Kayıtların en başından "Kabul: 10:18 -> 9:47" ifadesini içeren satıra kadar her şeyi, o satır da dahil, "Sıra" ve "Kayıt satırı" sütunlarından oluşan bir Markdown tablosu olarak düzenler misin? Boş satırları tabloya alma.

§ **Verilen bilgiler**:
.....
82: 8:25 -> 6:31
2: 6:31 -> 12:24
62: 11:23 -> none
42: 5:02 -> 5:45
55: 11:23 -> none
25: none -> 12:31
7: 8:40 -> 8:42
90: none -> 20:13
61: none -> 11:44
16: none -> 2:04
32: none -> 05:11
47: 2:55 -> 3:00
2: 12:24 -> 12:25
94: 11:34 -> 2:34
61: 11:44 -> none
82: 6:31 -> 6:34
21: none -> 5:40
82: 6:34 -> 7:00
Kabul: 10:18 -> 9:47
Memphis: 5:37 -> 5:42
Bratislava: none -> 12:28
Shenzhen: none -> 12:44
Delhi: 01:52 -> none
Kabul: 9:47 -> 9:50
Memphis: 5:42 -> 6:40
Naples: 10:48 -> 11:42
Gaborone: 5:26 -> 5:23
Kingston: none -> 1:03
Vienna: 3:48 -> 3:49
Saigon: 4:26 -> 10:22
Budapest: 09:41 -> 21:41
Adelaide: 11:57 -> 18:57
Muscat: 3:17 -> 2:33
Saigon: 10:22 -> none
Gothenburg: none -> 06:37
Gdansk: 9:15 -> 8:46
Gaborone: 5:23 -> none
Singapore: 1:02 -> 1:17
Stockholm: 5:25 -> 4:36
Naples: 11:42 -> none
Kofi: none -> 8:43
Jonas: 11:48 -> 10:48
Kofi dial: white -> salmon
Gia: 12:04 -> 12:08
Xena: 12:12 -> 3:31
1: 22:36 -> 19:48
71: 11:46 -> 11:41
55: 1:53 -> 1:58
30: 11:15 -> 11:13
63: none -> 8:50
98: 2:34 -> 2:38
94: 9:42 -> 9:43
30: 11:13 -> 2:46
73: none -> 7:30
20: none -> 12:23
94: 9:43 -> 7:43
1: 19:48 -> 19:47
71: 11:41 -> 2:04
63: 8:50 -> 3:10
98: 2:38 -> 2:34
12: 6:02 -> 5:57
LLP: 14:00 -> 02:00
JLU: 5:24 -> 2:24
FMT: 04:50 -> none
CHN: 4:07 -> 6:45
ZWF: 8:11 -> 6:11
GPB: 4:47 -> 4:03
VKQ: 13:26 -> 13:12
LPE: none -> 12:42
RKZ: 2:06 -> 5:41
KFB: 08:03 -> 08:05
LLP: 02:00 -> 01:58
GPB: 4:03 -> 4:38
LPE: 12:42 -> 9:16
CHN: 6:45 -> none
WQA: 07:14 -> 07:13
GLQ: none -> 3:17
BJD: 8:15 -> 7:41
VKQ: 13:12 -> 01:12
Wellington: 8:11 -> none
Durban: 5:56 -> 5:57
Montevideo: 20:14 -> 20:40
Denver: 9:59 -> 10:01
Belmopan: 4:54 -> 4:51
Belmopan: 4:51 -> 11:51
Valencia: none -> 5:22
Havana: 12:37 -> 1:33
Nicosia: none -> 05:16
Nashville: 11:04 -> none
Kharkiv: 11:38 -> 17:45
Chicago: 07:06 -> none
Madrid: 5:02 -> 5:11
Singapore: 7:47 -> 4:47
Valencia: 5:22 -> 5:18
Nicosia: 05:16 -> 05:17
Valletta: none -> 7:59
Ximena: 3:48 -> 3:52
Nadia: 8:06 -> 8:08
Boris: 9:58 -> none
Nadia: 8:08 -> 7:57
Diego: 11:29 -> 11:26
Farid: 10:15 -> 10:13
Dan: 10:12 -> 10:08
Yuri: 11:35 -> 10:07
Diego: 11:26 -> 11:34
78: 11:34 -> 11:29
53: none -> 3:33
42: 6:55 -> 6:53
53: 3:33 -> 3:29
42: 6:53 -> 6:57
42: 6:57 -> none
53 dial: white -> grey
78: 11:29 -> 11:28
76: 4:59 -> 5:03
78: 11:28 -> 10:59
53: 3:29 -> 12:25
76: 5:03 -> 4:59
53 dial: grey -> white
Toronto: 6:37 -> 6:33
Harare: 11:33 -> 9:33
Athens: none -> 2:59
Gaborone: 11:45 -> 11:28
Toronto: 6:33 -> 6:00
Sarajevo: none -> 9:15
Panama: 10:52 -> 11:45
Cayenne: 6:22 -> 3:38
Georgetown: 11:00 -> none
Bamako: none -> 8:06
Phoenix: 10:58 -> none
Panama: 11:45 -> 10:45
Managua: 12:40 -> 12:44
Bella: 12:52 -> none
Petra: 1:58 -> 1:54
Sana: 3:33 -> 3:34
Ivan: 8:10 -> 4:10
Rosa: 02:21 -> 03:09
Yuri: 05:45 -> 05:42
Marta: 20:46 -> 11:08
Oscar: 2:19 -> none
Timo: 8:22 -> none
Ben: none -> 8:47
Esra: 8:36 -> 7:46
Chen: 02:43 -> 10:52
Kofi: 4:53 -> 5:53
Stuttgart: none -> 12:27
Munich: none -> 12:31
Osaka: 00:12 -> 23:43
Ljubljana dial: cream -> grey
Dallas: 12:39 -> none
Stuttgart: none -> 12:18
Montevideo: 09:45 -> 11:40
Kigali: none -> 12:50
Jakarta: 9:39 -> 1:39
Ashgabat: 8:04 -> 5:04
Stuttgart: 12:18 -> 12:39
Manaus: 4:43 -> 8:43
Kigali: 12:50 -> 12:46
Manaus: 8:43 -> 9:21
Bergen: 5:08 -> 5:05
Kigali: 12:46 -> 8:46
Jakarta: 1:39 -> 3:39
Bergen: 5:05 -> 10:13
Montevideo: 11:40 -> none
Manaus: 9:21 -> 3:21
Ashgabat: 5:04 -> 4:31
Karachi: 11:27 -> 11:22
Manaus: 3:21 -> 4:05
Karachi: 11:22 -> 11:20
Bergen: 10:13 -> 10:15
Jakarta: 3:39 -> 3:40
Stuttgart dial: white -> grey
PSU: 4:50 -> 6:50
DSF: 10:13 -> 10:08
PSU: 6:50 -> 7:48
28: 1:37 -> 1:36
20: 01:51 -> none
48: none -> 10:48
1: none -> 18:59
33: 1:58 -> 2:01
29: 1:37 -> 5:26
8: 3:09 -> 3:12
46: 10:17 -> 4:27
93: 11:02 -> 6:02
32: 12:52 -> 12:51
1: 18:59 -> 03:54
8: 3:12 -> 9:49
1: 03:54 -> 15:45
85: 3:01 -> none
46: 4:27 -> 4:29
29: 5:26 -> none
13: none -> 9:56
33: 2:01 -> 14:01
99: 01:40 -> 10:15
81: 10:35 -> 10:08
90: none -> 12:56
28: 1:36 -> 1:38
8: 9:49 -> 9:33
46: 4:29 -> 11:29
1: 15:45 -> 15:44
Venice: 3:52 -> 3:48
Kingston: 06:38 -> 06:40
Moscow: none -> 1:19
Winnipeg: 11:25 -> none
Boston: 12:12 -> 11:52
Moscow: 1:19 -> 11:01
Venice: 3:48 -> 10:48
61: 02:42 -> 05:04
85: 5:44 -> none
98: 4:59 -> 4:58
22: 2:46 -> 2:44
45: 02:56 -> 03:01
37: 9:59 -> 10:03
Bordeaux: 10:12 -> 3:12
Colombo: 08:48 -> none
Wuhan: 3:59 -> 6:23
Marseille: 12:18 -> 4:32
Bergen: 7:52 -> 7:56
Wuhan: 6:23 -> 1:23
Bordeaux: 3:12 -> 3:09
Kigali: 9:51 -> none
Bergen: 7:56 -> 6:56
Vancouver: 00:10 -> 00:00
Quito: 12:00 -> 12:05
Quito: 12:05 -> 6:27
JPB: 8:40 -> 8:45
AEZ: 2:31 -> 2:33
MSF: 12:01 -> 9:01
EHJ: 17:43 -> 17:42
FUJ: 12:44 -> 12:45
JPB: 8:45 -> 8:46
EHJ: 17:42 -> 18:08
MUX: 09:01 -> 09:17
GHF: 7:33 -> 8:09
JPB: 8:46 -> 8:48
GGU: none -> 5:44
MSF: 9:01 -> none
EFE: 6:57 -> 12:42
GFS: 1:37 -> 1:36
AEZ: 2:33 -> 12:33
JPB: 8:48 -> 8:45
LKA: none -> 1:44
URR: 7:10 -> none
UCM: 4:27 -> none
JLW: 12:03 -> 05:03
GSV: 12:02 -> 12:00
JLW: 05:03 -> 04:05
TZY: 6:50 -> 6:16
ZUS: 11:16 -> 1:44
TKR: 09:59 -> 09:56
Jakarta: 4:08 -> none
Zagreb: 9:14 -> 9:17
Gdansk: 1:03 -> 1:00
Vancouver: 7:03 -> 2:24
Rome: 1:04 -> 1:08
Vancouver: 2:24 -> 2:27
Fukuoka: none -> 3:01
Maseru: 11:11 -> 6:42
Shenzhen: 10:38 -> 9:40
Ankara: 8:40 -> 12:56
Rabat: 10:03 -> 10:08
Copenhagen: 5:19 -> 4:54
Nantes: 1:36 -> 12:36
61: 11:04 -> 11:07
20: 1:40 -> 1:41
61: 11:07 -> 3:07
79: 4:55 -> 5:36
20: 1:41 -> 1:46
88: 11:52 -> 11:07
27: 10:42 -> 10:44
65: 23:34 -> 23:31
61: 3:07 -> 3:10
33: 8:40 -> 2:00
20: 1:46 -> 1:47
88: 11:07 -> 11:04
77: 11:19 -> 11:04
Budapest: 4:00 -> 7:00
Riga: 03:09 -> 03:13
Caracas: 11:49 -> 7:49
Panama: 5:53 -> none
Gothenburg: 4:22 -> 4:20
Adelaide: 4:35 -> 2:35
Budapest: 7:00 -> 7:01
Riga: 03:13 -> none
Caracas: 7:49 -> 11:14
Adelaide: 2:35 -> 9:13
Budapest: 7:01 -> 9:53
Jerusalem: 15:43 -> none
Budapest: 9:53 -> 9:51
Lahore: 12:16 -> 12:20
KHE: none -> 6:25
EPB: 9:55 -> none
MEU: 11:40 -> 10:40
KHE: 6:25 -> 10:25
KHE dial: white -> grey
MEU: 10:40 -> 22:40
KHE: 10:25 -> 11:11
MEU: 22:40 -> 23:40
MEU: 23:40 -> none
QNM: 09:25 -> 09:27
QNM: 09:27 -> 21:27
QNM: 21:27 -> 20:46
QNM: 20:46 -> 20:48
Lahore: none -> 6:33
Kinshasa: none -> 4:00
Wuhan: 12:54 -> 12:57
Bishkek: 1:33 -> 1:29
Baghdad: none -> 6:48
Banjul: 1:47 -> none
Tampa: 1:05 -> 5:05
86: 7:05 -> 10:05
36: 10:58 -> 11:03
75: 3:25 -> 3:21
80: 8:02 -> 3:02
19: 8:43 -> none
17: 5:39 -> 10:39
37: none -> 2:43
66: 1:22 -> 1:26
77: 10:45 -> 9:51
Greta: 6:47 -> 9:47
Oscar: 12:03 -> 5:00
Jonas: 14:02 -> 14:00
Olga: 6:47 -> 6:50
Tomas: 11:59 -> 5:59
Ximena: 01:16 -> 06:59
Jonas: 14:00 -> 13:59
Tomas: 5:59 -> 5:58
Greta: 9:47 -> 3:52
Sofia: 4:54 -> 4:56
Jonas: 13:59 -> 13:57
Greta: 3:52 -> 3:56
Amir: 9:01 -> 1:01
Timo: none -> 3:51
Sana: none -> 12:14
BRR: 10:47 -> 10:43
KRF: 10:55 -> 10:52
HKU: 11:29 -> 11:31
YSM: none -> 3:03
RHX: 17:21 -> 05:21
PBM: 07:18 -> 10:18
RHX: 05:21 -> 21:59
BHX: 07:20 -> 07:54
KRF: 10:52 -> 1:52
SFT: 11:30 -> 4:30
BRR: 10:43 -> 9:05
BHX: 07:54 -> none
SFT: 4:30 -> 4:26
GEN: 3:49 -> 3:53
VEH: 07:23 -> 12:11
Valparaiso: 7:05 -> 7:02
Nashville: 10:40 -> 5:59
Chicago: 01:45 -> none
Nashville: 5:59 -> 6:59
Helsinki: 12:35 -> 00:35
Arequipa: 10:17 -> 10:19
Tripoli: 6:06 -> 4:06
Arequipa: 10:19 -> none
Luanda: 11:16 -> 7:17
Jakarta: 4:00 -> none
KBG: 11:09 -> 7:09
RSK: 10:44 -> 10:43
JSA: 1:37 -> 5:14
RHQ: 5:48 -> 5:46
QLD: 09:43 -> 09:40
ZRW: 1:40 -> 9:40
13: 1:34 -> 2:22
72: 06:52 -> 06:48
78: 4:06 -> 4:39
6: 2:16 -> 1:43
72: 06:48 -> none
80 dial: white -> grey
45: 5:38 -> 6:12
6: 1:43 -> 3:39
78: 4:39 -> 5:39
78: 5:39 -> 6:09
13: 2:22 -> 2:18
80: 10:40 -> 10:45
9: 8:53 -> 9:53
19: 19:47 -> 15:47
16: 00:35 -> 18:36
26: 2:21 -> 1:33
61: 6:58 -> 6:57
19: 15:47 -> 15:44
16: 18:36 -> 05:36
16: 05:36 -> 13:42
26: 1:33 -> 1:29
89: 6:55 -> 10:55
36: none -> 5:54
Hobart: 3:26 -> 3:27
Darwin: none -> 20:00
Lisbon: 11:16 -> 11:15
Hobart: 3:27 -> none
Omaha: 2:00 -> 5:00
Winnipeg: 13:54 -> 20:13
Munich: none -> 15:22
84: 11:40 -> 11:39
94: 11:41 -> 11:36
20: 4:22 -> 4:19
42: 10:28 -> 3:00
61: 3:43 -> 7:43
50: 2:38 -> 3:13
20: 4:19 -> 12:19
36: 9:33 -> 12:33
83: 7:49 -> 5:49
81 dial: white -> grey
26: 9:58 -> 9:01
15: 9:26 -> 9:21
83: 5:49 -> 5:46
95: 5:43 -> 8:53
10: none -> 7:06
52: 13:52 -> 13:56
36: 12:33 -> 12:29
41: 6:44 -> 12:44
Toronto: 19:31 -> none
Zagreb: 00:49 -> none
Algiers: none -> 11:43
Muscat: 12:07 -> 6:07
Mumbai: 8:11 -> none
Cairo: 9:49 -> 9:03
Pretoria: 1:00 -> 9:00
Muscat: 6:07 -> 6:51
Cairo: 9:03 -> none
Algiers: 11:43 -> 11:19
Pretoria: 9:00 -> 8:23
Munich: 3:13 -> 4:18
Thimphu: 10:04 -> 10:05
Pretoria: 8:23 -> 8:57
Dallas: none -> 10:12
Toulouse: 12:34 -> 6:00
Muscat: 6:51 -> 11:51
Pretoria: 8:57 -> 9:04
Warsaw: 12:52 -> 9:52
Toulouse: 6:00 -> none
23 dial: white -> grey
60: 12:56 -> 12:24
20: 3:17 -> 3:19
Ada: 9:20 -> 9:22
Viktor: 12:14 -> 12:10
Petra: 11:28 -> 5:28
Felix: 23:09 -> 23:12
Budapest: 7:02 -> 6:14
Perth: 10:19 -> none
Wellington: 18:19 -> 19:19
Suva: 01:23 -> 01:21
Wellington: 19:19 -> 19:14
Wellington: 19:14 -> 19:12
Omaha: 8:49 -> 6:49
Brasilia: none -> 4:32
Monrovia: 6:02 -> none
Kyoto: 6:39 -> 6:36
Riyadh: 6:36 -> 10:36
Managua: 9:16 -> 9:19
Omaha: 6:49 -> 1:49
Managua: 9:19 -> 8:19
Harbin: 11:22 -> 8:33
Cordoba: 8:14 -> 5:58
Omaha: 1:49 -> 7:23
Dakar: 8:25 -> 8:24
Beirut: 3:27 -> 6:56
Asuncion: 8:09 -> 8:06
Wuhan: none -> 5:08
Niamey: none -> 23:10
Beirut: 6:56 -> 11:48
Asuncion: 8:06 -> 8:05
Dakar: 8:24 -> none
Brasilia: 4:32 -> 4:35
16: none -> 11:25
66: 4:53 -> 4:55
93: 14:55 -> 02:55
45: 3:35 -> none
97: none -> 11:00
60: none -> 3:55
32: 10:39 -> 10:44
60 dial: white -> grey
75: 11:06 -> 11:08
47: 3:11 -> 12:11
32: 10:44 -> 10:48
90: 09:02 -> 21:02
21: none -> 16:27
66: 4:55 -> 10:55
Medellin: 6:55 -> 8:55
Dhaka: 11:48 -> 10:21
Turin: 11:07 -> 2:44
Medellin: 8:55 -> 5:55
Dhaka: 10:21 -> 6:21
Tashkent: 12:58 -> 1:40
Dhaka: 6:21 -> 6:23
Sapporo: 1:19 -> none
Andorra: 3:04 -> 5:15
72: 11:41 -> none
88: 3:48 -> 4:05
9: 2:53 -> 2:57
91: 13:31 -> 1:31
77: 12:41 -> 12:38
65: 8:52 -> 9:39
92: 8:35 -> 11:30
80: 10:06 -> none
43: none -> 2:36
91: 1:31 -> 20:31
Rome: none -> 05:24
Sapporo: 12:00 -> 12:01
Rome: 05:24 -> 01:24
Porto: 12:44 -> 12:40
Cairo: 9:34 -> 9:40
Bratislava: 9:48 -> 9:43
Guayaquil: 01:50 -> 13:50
.....
§ **Görevin cevabı**:
| Sıra | Kayıt satırı |
|---|---|
| 1 | 82: 8:25 -> 6:31 |
| 2 | 2: 6:31 -> 12:24 |
| 3 | 62: 11:23 -> none |
| 4 | 42: 5:02 -> 5:45 |
| 5 | 55: 11:23 -> none |
| 6 | 25: none -> 12:31 |
| 7 | 7: 8:40 -> 8:42 |
| 8 | 90: none -> 20:13 |
| 9 | 61: none -> 11:44 |
| 10 | 16: none -> 2:04 |
| 11 | 32: none -> 05:11 |
| 12 | 47: 2:55 -> 3:00 |
| 13 | 2: 12:24 -> 12:25 |
| 14 | 94: 11:34 -> 2:34 |
| 15 | 61: 11:44 -> none |
| 16 | 82: 6:31 -> 6:34 |
| 17 | 21: none -> 5:40 |
| 18 | 82: 6:34 -> 7:00 |
| 19 | Kabul: 10:18 -> 9:47 |